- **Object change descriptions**
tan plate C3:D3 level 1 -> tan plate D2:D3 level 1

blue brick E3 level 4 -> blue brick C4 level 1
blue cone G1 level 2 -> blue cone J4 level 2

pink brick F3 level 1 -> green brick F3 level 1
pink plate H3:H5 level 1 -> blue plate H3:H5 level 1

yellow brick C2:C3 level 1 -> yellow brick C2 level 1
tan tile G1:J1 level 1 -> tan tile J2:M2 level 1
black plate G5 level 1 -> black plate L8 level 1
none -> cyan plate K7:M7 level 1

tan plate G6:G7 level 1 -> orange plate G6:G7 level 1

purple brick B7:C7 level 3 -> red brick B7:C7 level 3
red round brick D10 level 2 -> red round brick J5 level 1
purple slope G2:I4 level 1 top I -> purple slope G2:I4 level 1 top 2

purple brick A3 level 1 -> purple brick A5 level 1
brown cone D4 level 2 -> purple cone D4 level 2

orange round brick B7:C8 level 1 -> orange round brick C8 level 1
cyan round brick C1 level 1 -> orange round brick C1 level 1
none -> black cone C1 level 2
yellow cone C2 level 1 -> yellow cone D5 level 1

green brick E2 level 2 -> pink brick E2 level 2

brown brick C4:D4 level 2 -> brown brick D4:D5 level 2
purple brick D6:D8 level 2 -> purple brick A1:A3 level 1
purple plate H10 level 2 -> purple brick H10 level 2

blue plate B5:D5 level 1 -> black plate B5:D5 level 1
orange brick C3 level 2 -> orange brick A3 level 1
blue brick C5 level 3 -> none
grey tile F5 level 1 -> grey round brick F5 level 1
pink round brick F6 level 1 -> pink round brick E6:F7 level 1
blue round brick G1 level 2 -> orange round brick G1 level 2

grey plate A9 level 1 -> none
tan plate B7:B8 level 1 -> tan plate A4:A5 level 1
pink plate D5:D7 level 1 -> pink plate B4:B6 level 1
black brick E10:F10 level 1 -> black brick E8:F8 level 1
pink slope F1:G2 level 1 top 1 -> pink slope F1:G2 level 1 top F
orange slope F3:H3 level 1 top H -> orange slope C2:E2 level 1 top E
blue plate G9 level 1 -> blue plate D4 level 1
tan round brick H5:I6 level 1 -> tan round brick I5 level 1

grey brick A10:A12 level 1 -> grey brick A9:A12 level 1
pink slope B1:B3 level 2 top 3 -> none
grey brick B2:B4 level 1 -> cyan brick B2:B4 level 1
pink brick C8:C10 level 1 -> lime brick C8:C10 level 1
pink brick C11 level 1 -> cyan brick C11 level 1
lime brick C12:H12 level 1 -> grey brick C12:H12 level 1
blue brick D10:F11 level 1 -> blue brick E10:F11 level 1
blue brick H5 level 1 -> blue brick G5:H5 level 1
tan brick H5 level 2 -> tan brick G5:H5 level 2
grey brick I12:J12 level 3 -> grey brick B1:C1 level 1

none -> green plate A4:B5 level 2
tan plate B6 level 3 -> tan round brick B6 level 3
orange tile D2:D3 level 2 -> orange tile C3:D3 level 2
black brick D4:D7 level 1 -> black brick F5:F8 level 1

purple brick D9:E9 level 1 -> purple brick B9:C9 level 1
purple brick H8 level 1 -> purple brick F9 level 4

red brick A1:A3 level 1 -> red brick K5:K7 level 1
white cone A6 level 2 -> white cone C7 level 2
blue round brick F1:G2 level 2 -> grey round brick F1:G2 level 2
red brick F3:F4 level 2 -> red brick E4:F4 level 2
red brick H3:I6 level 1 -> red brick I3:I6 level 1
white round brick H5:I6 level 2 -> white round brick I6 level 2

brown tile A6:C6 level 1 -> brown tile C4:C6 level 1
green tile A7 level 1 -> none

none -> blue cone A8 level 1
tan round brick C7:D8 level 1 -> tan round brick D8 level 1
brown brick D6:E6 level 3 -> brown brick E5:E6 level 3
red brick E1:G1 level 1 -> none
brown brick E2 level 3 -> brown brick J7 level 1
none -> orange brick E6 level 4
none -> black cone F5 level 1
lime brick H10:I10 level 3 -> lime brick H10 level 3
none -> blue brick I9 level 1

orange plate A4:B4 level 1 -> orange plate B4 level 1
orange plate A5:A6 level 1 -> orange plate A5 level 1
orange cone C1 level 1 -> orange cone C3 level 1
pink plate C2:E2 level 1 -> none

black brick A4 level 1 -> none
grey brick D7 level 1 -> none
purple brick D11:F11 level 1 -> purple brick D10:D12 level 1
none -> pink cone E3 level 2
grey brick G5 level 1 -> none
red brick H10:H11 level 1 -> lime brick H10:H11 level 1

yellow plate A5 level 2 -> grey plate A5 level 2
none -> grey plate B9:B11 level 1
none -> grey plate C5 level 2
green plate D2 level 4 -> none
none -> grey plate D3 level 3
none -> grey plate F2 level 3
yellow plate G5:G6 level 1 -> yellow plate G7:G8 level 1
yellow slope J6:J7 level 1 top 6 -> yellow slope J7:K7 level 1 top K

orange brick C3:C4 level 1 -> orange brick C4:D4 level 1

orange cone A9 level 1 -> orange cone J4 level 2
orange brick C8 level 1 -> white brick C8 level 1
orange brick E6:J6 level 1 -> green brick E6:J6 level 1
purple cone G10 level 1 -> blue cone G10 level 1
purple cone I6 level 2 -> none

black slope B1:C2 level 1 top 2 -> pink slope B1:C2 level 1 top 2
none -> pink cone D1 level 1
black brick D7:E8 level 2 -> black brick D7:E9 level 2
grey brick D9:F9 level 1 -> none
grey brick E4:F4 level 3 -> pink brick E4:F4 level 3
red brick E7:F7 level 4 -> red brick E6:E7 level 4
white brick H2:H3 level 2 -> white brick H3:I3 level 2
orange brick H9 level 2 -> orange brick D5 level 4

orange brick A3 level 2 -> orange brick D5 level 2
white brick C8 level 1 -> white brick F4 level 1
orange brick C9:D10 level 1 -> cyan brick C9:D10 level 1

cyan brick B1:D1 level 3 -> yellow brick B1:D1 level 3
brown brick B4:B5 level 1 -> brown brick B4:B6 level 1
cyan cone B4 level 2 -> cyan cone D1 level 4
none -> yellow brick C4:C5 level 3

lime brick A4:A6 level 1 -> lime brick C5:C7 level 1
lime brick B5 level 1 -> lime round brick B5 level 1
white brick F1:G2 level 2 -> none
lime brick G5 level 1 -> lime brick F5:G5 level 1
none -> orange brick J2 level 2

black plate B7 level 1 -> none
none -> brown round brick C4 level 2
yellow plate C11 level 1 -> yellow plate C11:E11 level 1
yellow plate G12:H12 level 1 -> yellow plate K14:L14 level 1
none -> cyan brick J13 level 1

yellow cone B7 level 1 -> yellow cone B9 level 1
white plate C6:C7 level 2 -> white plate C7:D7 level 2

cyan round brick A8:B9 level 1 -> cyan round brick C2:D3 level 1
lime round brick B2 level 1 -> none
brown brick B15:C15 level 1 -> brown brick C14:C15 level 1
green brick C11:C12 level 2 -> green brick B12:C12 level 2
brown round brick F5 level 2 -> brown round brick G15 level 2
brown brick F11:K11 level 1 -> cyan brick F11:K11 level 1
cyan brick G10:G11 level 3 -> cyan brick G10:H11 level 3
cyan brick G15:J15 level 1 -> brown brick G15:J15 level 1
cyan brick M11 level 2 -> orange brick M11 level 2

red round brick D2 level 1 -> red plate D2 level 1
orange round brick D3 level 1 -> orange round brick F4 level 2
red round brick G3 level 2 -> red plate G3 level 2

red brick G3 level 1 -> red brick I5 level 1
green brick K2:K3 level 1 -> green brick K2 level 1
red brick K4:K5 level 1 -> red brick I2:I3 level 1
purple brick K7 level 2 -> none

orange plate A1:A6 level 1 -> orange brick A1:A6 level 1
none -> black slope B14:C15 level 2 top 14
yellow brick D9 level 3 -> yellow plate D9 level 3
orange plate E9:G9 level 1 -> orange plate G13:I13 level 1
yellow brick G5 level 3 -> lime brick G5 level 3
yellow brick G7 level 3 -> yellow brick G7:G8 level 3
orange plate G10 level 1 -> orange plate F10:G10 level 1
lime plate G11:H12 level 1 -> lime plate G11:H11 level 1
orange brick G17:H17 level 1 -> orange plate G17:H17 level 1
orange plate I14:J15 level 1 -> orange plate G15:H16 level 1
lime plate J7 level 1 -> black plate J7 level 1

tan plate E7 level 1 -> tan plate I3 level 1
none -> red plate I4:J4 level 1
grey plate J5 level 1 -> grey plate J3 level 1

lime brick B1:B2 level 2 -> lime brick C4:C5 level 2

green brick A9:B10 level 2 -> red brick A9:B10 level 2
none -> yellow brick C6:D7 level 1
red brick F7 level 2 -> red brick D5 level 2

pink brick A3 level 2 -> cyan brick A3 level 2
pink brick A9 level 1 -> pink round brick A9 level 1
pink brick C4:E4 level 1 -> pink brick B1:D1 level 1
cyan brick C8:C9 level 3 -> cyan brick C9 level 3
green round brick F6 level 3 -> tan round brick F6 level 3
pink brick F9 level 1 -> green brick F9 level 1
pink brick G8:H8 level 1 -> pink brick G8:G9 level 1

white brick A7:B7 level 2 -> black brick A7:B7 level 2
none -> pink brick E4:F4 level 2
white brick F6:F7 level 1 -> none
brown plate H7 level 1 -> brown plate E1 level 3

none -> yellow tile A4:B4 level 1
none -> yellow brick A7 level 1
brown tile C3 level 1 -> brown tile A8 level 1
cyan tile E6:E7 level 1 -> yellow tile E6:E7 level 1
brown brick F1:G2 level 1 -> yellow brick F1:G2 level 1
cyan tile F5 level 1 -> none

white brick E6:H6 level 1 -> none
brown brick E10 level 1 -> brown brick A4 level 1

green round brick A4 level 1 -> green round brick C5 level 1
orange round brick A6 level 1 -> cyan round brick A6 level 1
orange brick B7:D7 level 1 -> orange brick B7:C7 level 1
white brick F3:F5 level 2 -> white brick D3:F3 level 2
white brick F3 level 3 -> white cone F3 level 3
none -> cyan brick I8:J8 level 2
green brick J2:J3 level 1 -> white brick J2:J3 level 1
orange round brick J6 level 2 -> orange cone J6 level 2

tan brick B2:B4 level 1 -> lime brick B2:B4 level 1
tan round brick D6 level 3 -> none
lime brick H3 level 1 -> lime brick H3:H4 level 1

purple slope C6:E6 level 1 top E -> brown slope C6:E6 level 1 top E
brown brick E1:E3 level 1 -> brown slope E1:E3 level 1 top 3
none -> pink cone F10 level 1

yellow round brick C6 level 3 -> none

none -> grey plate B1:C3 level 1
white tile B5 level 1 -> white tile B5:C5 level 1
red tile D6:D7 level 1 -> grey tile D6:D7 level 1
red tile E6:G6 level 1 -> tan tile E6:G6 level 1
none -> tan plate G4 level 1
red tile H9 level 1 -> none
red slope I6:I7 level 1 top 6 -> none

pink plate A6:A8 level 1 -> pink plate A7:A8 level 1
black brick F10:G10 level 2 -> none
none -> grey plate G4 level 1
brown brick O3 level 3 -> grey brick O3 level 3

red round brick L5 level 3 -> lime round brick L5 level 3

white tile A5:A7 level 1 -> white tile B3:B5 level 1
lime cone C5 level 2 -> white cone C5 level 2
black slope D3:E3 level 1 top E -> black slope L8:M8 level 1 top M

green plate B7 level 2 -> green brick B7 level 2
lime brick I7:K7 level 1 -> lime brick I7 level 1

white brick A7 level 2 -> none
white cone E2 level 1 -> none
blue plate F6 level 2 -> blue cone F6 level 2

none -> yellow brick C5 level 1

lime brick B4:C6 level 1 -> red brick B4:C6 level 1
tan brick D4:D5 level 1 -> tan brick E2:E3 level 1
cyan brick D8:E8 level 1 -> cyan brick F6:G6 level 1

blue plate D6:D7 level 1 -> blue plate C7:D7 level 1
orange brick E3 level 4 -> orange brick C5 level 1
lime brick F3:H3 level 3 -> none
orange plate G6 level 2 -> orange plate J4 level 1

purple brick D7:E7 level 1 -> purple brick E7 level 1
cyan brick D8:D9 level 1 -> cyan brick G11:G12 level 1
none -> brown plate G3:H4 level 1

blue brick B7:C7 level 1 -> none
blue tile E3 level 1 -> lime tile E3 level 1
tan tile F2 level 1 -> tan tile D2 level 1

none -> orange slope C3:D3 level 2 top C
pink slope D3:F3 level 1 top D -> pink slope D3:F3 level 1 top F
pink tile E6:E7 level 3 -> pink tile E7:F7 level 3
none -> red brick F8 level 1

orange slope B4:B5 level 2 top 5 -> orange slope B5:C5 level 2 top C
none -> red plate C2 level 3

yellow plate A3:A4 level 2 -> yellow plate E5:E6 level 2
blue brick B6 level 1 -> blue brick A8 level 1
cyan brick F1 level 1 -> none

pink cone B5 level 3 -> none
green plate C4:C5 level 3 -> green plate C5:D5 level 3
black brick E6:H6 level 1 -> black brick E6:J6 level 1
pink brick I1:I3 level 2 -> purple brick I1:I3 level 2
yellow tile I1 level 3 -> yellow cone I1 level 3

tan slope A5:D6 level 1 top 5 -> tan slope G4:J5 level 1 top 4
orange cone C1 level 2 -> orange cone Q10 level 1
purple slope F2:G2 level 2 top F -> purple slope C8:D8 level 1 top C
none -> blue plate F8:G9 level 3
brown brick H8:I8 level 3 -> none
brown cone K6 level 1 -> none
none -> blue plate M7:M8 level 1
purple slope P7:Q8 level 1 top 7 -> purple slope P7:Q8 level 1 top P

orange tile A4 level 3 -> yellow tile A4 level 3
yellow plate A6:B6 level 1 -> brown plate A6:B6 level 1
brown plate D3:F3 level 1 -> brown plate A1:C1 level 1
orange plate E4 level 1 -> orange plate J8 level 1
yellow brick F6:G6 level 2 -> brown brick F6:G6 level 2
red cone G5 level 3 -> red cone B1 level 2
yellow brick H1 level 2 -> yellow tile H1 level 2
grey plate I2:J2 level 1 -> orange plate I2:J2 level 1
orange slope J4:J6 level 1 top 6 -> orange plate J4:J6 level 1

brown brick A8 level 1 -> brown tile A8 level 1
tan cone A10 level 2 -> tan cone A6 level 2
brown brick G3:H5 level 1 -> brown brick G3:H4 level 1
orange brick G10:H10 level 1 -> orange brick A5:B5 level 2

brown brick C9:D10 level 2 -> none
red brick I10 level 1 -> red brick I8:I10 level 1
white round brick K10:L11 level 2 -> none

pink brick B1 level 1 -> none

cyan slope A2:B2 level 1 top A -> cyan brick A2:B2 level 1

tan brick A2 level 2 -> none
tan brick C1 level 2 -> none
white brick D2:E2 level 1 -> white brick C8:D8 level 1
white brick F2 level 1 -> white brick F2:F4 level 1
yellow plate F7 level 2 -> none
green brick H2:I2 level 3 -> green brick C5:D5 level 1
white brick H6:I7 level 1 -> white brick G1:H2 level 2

- **DESCRIPTION OF THE TASK**
The lines from the top of the data above down to the line containing "blue plate B5:D5" are to be copied exactly; no other line should appear.

- **YOUR SOLUTION**
tan plate C3:D3 level 1 -> tan plate D2:D3 level 1

blue brick E3 level 4 -> blue brick C4 level 1
blue cone G1 level 2 -> blue cone J4 level 2

pink brick F3 level 1 -> green brick F3 level 1
pink plate H3:H5 level 1 -> blue plate H3:H5 level 1

yellow brick C2:C3 level 1 -> yellow brick C2 level 1
tan tile G1:J1 level 1 -> tan tile J2:M2 level 1
black plate G5 level 1 -> black plate L8 level 1
none -> cyan plate K7:M7 level 1

tan plate G6:G7 level 1 -> orange plate G6:G7 level 1

purple brick B7:C7 level 3 -> red brick B7:C7 level 3
red round brick D10 level 2 -> red round brick J5 level 1
purple slope G2:I4 level 1 top I -> purple slope G2:I4 level 1 top 2

purple brick A3 level 1 -> purple brick A5 level 1
brown cone D4 level 2 -> purple cone D4 level 2

orange round brick B7:C8 level 1 -> orange round brick C8 level 1
cyan round brick C1 level 1 -> orange round brick C1 level 1
none -> black cone C1 level 2
yellow cone C2 level 1 -> yellow cone D5 level 1

green brick E2 level 2 -> pink brick E2 level 2

brown brick C4:D4 level 2 -> brown brick D4:D5 level 2
purple brick D6:D8 level 2 -> purple brick A1:A3 level 1
purple plate H10 level 2 -> purple brick H10 level 2

blue plate B5:D5 level 1 -> black plate B5:D5 level 1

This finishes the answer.